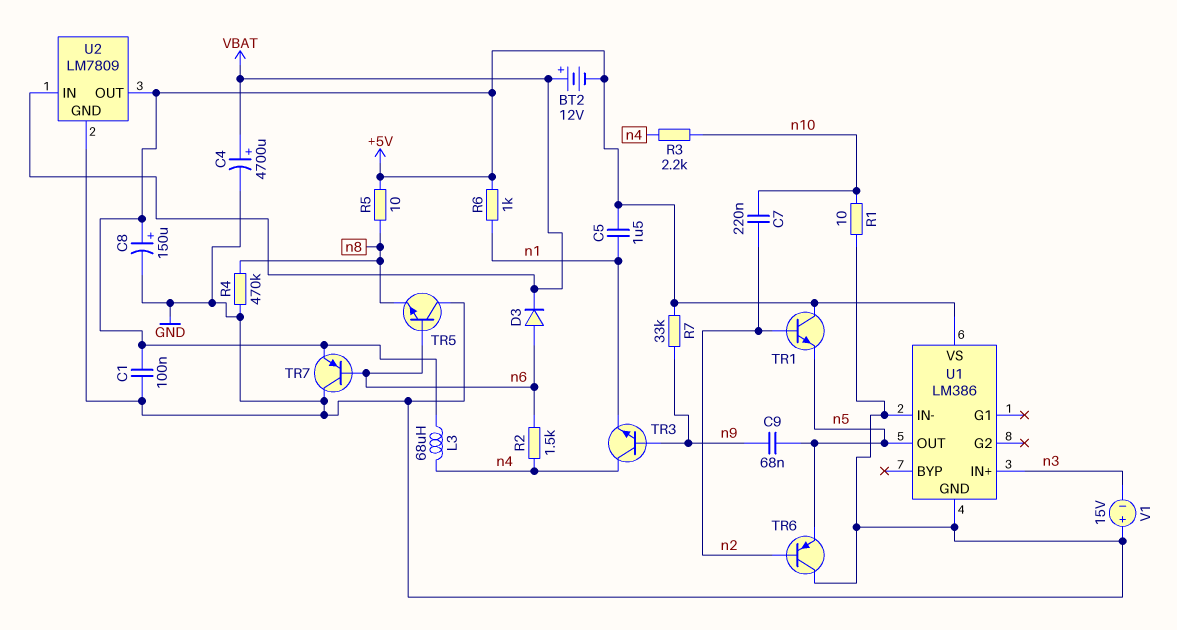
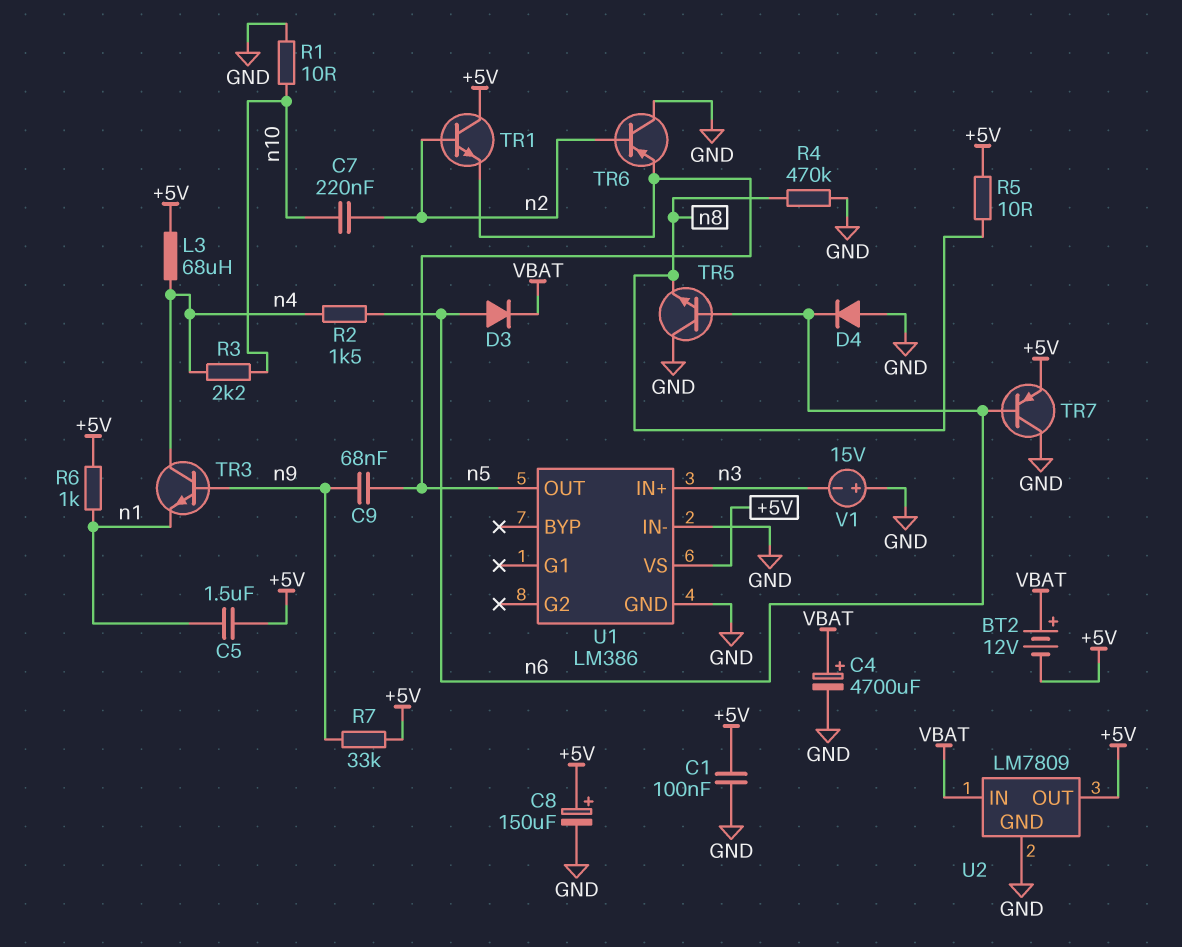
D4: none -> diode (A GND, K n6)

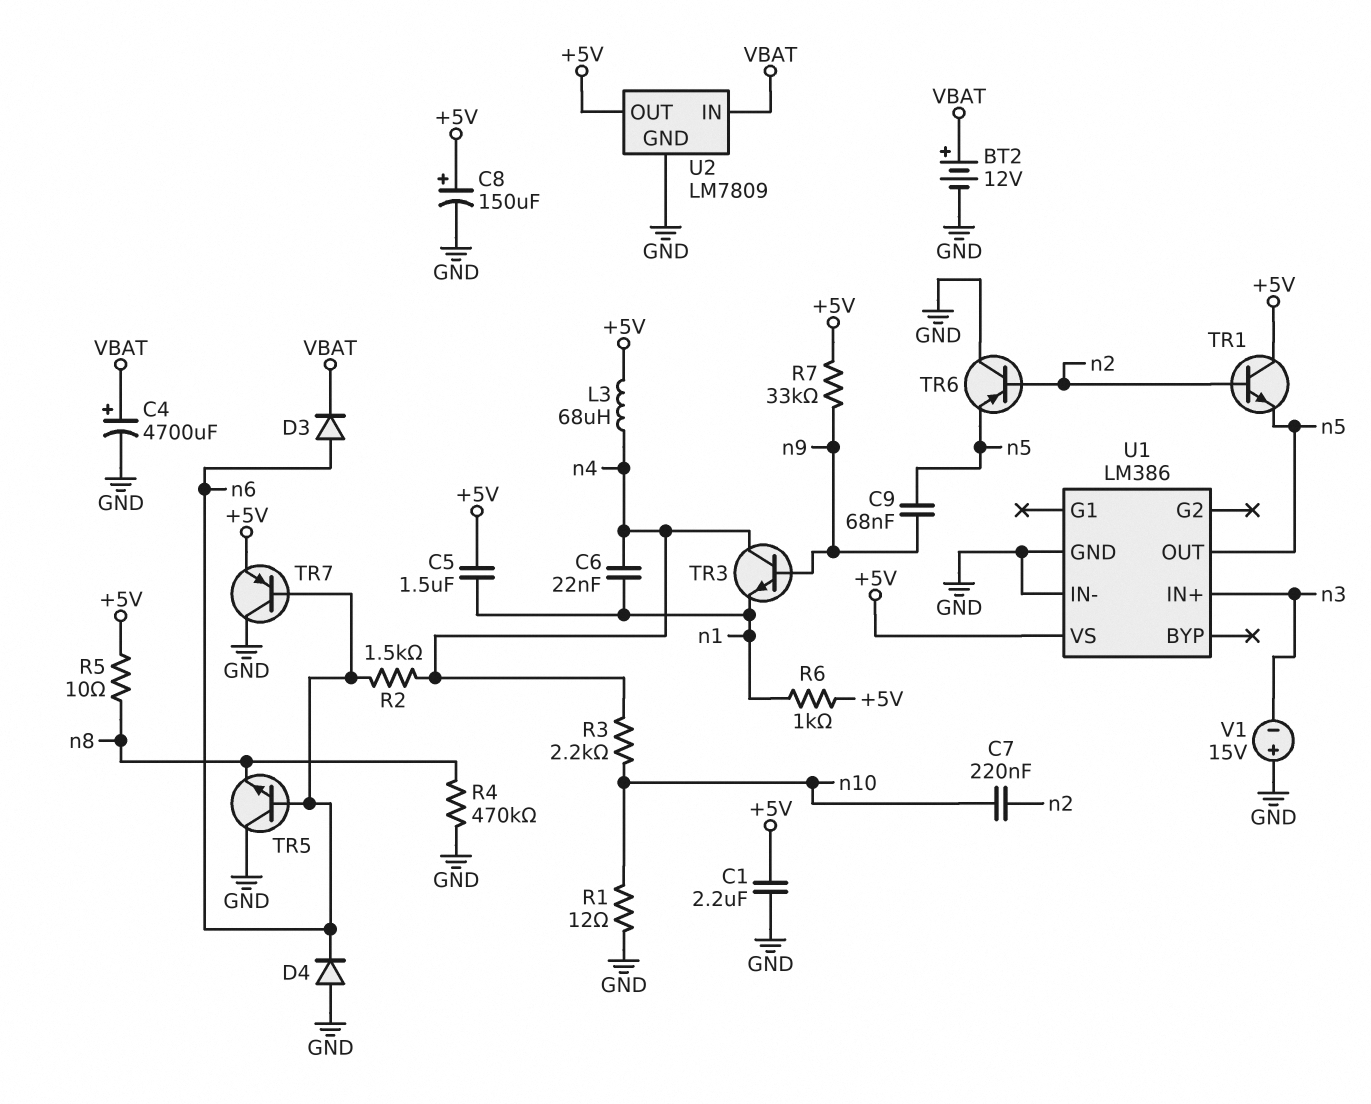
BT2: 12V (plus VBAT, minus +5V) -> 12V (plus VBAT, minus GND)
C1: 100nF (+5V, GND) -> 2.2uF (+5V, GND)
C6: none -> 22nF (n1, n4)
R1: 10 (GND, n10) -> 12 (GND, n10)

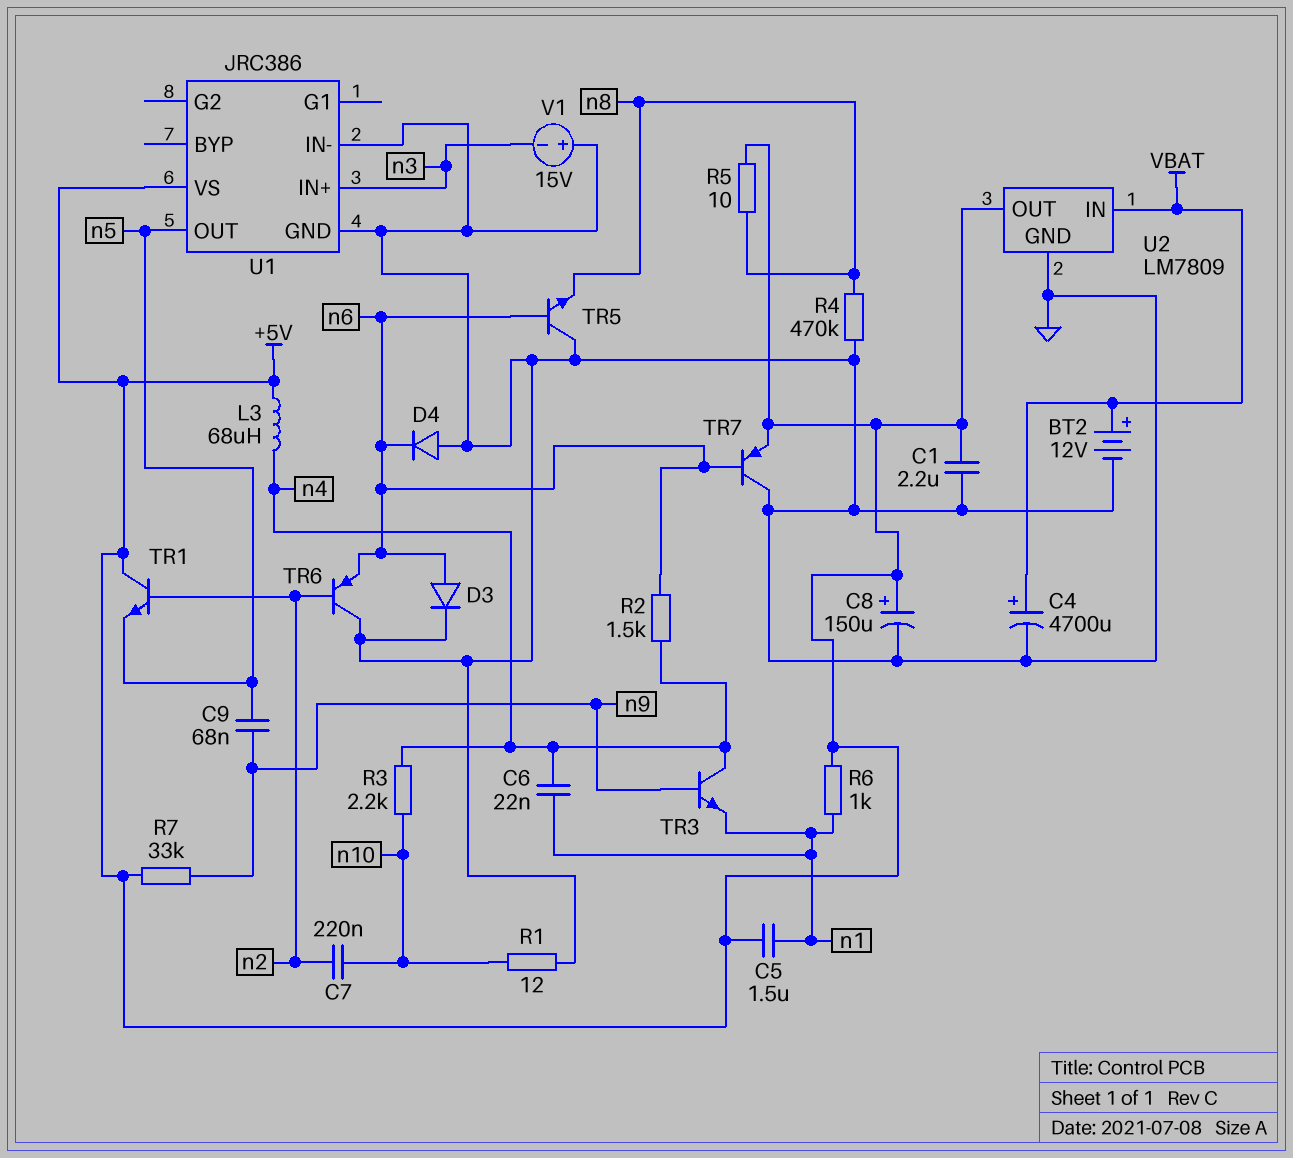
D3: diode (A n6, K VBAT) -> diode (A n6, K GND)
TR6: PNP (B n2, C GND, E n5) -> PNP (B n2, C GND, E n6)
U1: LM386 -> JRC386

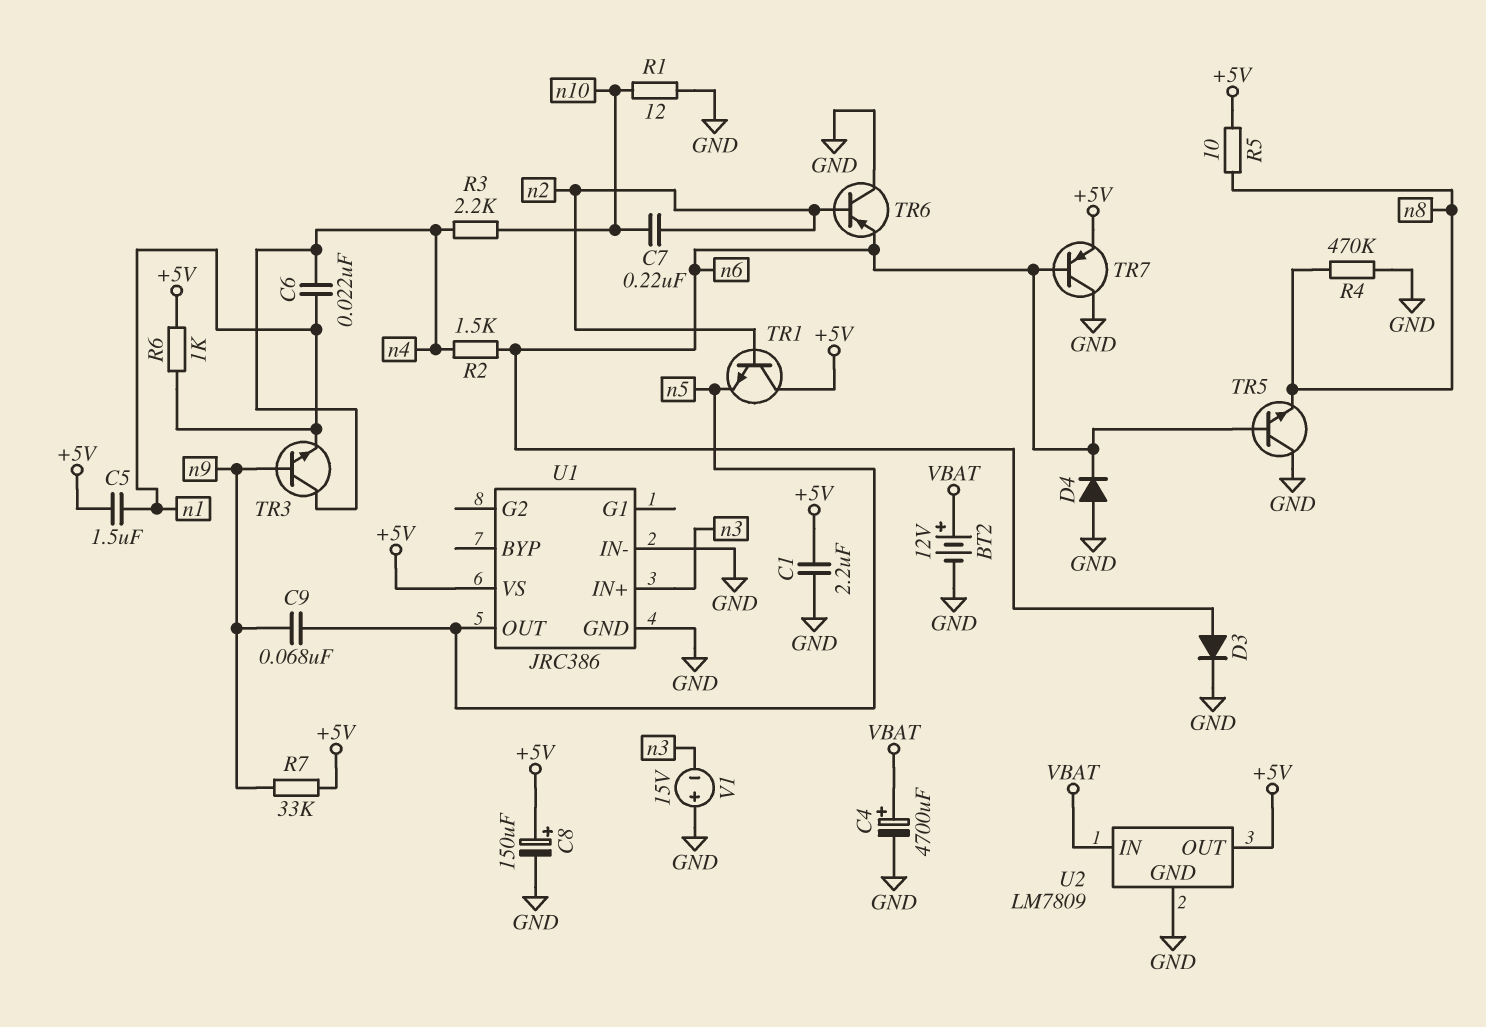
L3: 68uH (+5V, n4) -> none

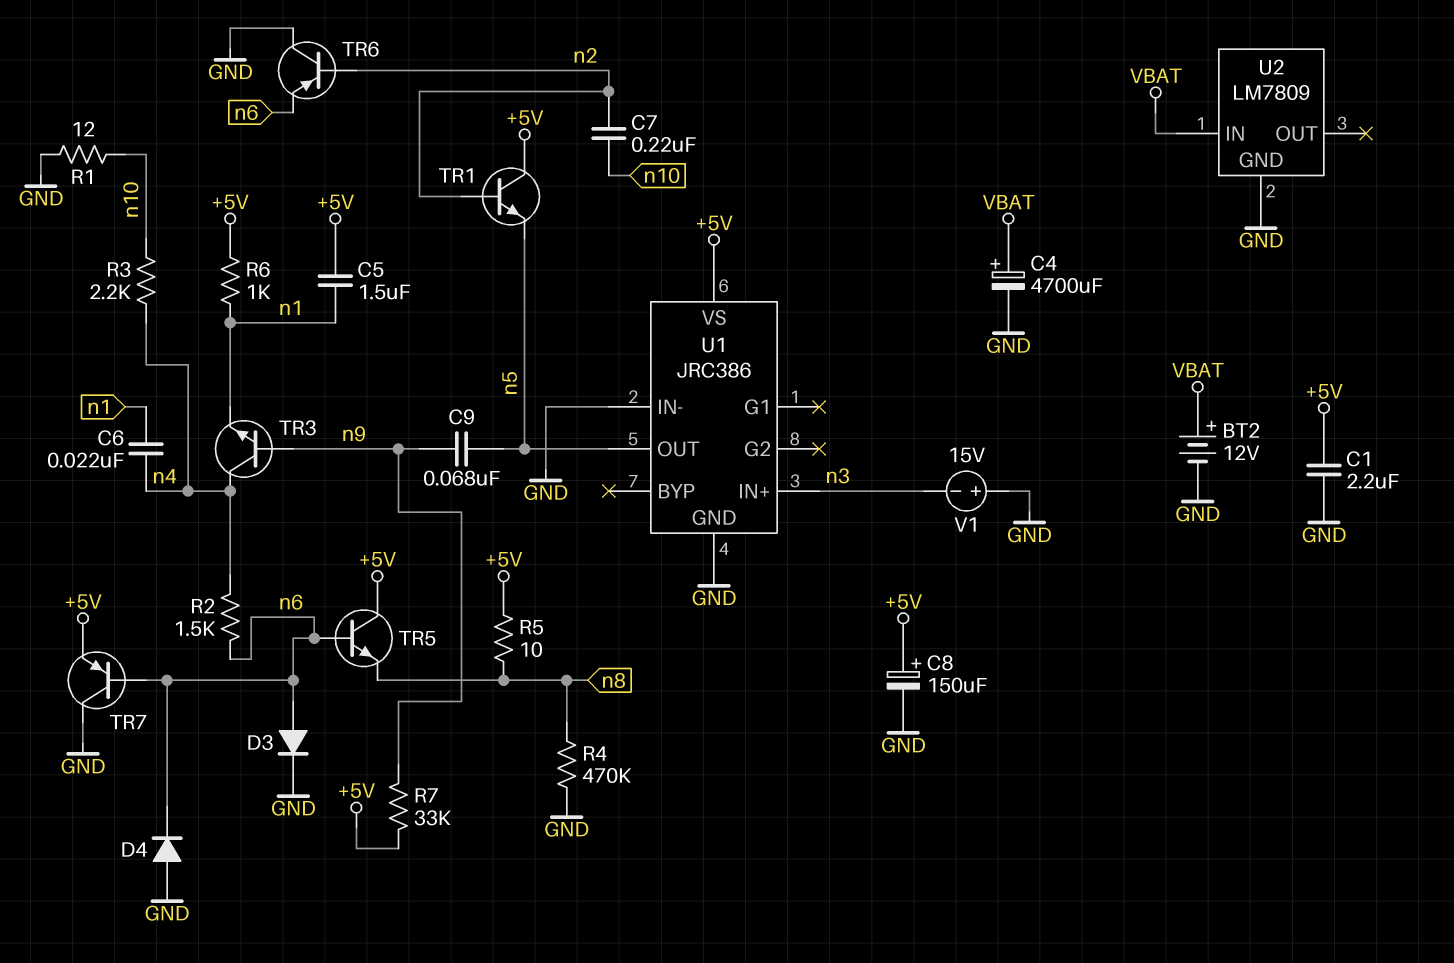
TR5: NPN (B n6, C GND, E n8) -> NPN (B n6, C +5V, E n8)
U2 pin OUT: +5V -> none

----

**Exercise prompt:** Show all lines from the entries that hold "diode".

**Solution:**
D4: none -> diode (A GND, K n6)
D3: diode (A n6, K VBAT) -> diode (A n6, K GND)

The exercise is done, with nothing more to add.